◆ PROVIDED DATA ◆
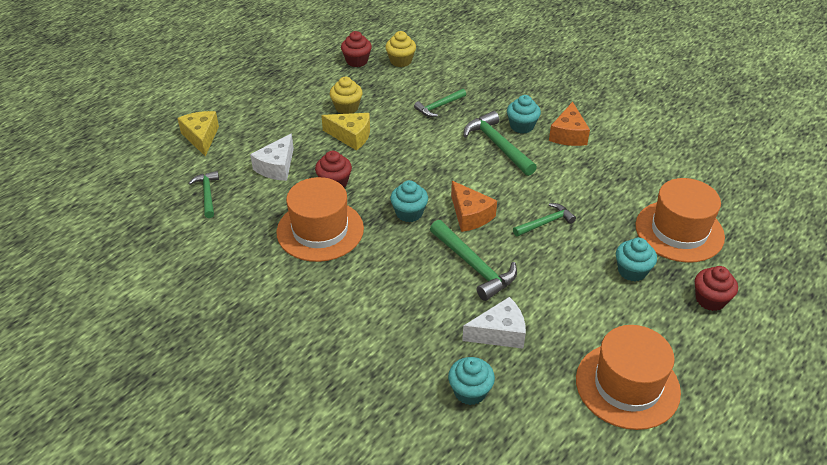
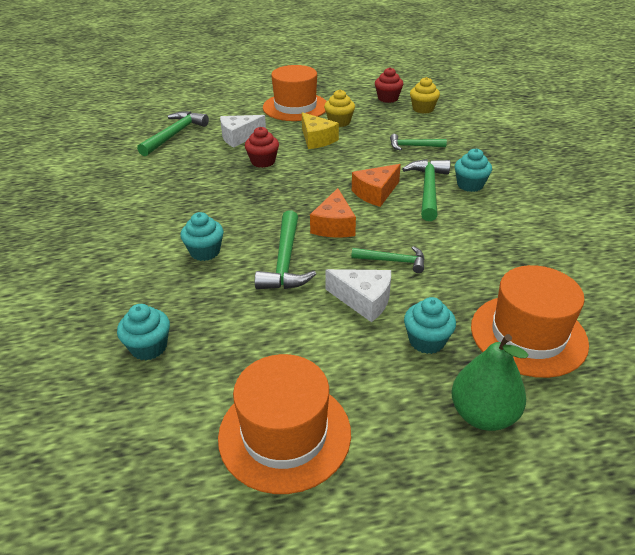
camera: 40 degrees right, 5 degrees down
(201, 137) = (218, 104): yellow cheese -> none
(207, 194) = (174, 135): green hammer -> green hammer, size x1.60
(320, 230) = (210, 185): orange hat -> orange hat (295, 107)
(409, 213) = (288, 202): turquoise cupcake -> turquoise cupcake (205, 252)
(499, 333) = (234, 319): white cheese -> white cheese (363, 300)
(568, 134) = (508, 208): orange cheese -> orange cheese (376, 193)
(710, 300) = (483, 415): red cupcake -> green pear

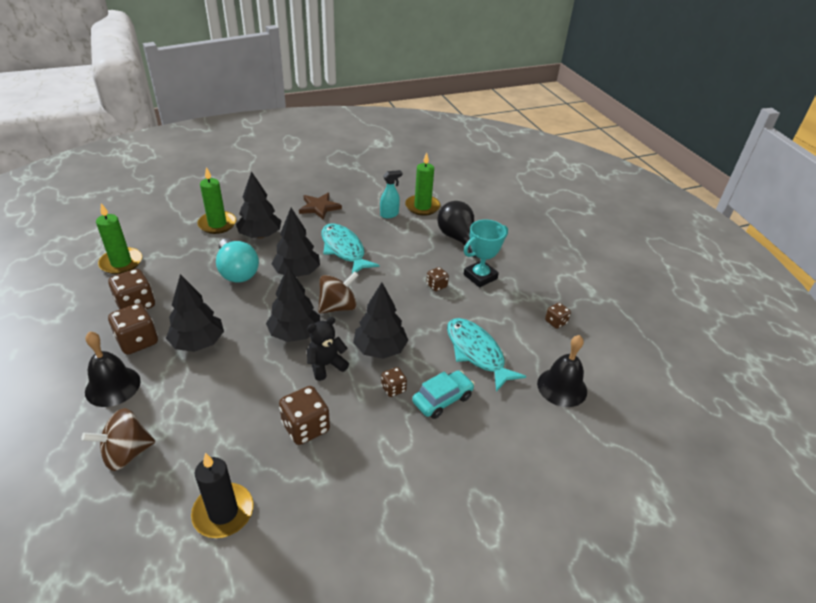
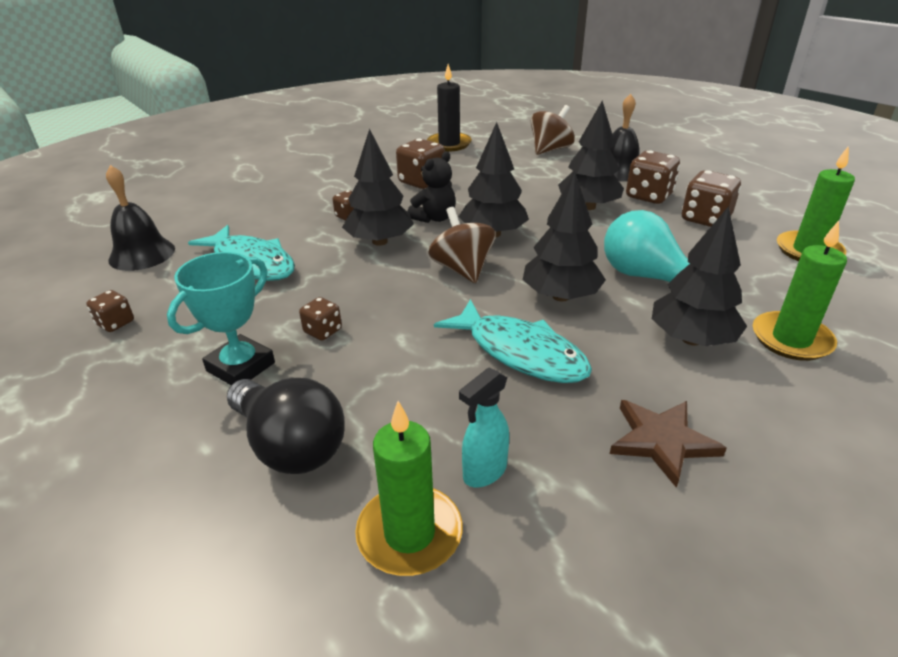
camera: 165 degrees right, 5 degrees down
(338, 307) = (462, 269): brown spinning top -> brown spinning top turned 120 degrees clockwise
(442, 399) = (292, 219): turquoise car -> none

◆ PROBLEM TO WORK ON ◆
All entries should be given again exactly, except that pictures are to be excluded.

◆ RESPONSE BELOW ◆
camera: 40 degrees right, 5 degrees down
(201, 137) = (218, 104): yellow cheese -> none
(207, 194) = (174, 135): green hammer -> green hammer, size x1.60
(320, 230) = (210, 185): orange hat -> orange hat (295, 107)
(409, 213) = (288, 202): turquoise cupcake -> turquoise cupcake (205, 252)
(499, 333) = (234, 319): white cheese -> white cheese (363, 300)
(568, 134) = (508, 208): orange cheese -> orange cheese (376, 193)
(710, 300) = (483, 415): red cupcake -> green pear

camera: 165 degrees right, 5 degrees down
(338, 307) = (462, 269): brown spinning top -> brown spinning top turned 120 degrees clockwise
(442, 399) = (292, 219): turquoise car -> none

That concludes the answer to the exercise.